▶ _PROBLEM REQUIREMENTS_:
Line by line, transcribe the records exactly.

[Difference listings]
○ ○ ○ ○ ○
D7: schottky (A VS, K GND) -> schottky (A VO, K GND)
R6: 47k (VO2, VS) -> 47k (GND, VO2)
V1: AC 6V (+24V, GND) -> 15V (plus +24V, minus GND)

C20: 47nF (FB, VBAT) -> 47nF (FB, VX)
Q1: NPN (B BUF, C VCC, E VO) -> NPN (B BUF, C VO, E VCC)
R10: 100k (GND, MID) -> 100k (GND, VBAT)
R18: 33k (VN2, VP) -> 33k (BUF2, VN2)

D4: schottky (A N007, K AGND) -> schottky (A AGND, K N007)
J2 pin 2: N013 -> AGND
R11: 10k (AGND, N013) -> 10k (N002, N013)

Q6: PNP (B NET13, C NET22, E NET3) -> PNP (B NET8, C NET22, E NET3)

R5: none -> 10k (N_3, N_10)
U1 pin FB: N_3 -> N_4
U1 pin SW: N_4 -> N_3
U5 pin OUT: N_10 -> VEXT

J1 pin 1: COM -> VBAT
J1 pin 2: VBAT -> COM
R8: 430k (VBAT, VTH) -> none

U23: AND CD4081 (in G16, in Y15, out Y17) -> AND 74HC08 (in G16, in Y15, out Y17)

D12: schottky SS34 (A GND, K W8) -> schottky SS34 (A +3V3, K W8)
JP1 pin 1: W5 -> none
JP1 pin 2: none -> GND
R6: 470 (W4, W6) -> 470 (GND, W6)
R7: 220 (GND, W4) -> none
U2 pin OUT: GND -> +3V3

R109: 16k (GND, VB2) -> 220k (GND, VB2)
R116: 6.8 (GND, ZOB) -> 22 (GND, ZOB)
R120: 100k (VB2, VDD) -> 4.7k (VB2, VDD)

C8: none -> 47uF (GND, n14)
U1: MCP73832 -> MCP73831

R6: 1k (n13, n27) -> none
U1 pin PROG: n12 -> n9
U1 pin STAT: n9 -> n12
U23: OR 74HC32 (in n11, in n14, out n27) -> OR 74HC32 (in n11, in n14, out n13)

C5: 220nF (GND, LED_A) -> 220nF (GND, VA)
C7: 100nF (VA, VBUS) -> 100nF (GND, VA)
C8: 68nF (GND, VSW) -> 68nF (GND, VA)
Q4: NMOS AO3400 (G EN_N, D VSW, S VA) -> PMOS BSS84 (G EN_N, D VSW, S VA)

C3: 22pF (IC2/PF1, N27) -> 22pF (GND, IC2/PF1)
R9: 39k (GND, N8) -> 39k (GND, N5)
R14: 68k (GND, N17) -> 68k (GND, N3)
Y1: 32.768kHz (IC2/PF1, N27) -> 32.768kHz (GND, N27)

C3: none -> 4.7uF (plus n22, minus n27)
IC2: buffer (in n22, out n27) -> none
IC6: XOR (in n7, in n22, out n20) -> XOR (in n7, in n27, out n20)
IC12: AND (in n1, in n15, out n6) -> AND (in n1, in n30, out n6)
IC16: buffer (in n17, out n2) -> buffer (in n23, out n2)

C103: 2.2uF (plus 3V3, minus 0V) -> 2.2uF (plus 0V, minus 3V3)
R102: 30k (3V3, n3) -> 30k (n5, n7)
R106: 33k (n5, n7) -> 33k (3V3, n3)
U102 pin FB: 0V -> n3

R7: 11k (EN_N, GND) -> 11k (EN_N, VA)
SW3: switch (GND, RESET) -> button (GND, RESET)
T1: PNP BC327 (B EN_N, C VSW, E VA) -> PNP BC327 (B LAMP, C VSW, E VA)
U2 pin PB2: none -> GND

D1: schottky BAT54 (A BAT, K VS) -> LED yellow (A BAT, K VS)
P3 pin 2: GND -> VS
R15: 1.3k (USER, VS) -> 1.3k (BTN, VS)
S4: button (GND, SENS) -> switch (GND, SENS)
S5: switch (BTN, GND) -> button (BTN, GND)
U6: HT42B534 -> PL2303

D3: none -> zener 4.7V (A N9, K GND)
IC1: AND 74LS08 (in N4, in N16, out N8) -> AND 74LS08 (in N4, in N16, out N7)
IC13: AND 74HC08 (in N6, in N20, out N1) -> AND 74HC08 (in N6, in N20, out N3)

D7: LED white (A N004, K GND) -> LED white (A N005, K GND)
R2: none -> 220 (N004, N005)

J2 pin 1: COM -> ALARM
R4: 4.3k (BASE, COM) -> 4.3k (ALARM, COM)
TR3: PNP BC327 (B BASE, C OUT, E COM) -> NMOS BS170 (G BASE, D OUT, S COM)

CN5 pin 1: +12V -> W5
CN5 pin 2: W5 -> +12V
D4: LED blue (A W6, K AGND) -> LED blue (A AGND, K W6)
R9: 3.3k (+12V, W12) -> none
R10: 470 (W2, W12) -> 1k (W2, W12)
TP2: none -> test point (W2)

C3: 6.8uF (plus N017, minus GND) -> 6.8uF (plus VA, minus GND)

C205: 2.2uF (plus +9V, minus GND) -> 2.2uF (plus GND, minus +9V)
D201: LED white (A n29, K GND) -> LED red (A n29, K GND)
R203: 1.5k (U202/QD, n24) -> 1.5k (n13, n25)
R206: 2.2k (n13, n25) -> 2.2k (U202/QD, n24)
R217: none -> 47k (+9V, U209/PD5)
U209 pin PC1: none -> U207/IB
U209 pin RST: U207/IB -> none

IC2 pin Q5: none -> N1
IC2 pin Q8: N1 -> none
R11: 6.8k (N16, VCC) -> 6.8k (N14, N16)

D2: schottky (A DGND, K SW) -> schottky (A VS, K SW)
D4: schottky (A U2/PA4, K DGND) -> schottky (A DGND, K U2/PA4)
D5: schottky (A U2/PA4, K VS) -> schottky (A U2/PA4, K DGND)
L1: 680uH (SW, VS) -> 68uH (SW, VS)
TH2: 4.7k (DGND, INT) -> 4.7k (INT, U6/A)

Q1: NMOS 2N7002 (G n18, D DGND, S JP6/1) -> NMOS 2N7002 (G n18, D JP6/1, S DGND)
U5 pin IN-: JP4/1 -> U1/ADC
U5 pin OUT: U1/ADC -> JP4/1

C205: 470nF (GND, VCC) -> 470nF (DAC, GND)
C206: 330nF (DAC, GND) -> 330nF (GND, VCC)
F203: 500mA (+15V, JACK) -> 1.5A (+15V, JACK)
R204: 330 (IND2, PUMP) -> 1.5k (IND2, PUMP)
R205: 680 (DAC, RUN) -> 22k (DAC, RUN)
○ ○ ○ ○ ○
▶ _EXERCISE RESPONSE_:
D7: schottky (A VS, K GND) -> schottky (A VO, K GND)
R6: 47k (VO2, VS) -> 47k (GND, VO2)
V1: AC 6V (+24V, GND) -> 15V (plus +24V, minus GND)

C20: 47nF (FB, VBAT) -> 47nF (FB, VX)
Q1: NPN (B BUF, C VCC, E VO) -> NPN (B BUF, C VO, E VCC)
R10: 100k (GND, MID) -> 100k (GND, VBAT)
R18: 33k (VN2, VP) -> 33k (BUF2, VN2)

D4: schottky (A N007, K AGND) -> schottky (A AGND, K N007)
J2 pin 2: N013 -> AGND
R11: 10k (AGND, N013) -> 10k (N002, N013)

Q6: PNP (B NET13, C NET22, E NET3) -> PNP (B NET8, C NET22, E NET3)

R5: none -> 10k (N_3, N_10)
U1 pin FB: N_3 -> N_4
U1 pin SW: N_4 -> N_3
U5 pin OUT: N_10 -> VEXT

J1 pin 1: COM -> VBAT
J1 pin 2: VBAT -> COM
R8: 430k (VBAT, VTH) -> none

U23: AND CD4081 (in G16, in Y15, out Y17) -> AND 74HC08 (in G16, in Y15, out Y17)

D12: schottky SS34 (A GND, K W8) -> schottky SS34 (A +3V3, K W8)
JP1 pin 1: W5 -> none
JP1 pin 2: none -> GND
R6: 470 (W4, W6) -> 470 (GND, W6)
R7: 220 (GND, W4) -> none
U2 pin OUT: GND -> +3V3

R109: 16k (GND, VB2) -> 220k (GND, VB2)
R116: 6.8 (GND, ZOB) -> 22 (GND, ZOB)
R120: 100k (VB2, VDD) -> 4.7k (VB2, VDD)

C8: none -> 47uF (GND, n14)
U1: MCP73832 -> MCP73831

R6: 1k (n13, n27) -> none
U1 pin PROG: n12 -> n9
U1 pin STAT: n9 -> n12
U23: OR 74HC32 (in n11, in n14, out n27) -> OR 74HC32 (in n11, in n14, out n13)

C5: 220nF (GND, LED_A) -> 220nF (GND, VA)
C7: 100nF (VA, VBUS) -> 100nF (GND, VA)
C8: 68nF (GND, VSW) -> 68nF (GND, VA)
Q4: NMOS AO3400 (G EN_N, D VSW, S VA) -> PMOS BSS84 (G EN_N, D VSW, S VA)

C3: 22pF (IC2/PF1, N27) -> 22pF (GND, IC2/PF1)
R9: 39k (GND, N8) -> 39k (GND, N5)
R14: 68k (GND, N17) -> 68k (GND, N3)
Y1: 32.768kHz (IC2/PF1, N27) -> 32.768kHz (GND, N27)

C3: none -> 4.7uF (plus n22, minus n27)
IC2: buffer (in n22, out n27) -> none
IC6: XOR (in n7, in n22, out n20) -> XOR (in n7, in n27, out n20)
IC12: AND (in n1, in n15, out n6) -> AND (in n1, in n30, out n6)
IC16: buffer (in n17, out n2) -> buffer (in n23, out n2)

C103: 2.2uF (plus 3V3, minus 0V) -> 2.2uF (plus 0V, minus 3V3)
R102: 30k (3V3, n3) -> 30k (n5, n7)
R106: 33k (n5, n7) -> 33k (3V3, n3)
U102 pin FB: 0V -> n3

R7: 11k (EN_N, GND) -> 11k (EN_N, VA)
SW3: switch (GND, RESET) -> button (GND, RESET)
T1: PNP BC327 (B EN_N, C VSW, E VA) -> PNP BC327 (B LAMP, C VSW, E VA)
U2 pin PB2: none -> GND

D1: schottky BAT54 (A BAT, K VS) -> LED yellow (A BAT, K VS)
P3 pin 2: GND -> VS
R15: 1.3k (USER, VS) -> 1.3k (BTN, VS)
S4: button (GND, SENS) -> switch (GND, SENS)
S5: switch (BTN, GND) -> button (BTN, GND)
U6: HT42B534 -> PL2303

D3: none -> zener 4.7V (A N9, K GND)
IC1: AND 74LS08 (in N4, in N16, out N8) -> AND 74LS08 (in N4, in N16, out N7)
IC13: AND 74HC08 (in N6, in N20, out N1) -> AND 74HC08 (in N6, in N20, out N3)

D7: LED white (A N004, K GND) -> LED white (A N005, K GND)
R2: none -> 220 (N004, N005)

J2 pin 1: COM -> ALARM
R4: 4.3k (BASE, COM) -> 4.3k (ALARM, COM)
TR3: PNP BC327 (B BASE, C OUT, E COM) -> NMOS BS170 (G BASE, D OUT, S COM)

CN5 pin 1: +12V -> W5
CN5 pin 2: W5 -> +12V
D4: LED blue (A W6, K AGND) -> LED blue (A AGND, K W6)
R9: 3.3k (+12V, W12) -> none
R10: 470 (W2, W12) -> 1k (W2, W12)
TP2: none -> test point (W2)

C3: 6.8uF (plus N017, minus GND) -> 6.8uF (plus VA, minus GND)

C205: 2.2uF (plus +9V, minus GND) -> 2.2uF (plus GND, minus +9V)
D201: LED white (A n29, K GND) -> LED red (A n29, K GND)
R203: 1.5k (U202/QD, n24) -> 1.5k (n13, n25)
R206: 2.2k (n13, n25) -> 2.2k (U202/QD, n24)
R217: none -> 47k (+9V, U209/PD5)
U209 pin PC1: none -> U207/IB
U209 pin RST: U207/IB -> none

IC2 pin Q5: none -> N1
IC2 pin Q8: N1 -> none
R11: 6.8k (N16, VCC) -> 6.8k (N14, N16)

D2: schottky (A DGND, K SW) -> schottky (A VS, K SW)
D4: schottky (A U2/PA4, K DGND) -> schottky (A DGND, K U2/PA4)
D5: schottky (A U2/PA4, K VS) -> schottky (A U2/PA4, K DGND)
L1: 680uH (SW, VS) -> 68uH (SW, VS)
TH2: 4.7k (DGND, INT) -> 4.7k (INT, U6/A)

Q1: NMOS 2N7002 (G n18, D DGND, S JP6/1) -> NMOS 2N7002 (G n18, D JP6/1, S DGND)
U5 pin IN-: JP4/1 -> U1/ADC
U5 pin OUT: U1/ADC -> JP4/1

C205: 470nF (GND, VCC) -> 470nF (DAC, GND)
C206: 330nF (DAC, GND) -> 330nF (GND, VCC)
F203: 500mA (+15V, JACK) -> 1.5A (+15V, JACK)
R204: 330 (IND2, PUMP) -> 1.5k (IND2, PUMP)
R205: 680 (DAC, RUN) -> 22k (DAC, RUN)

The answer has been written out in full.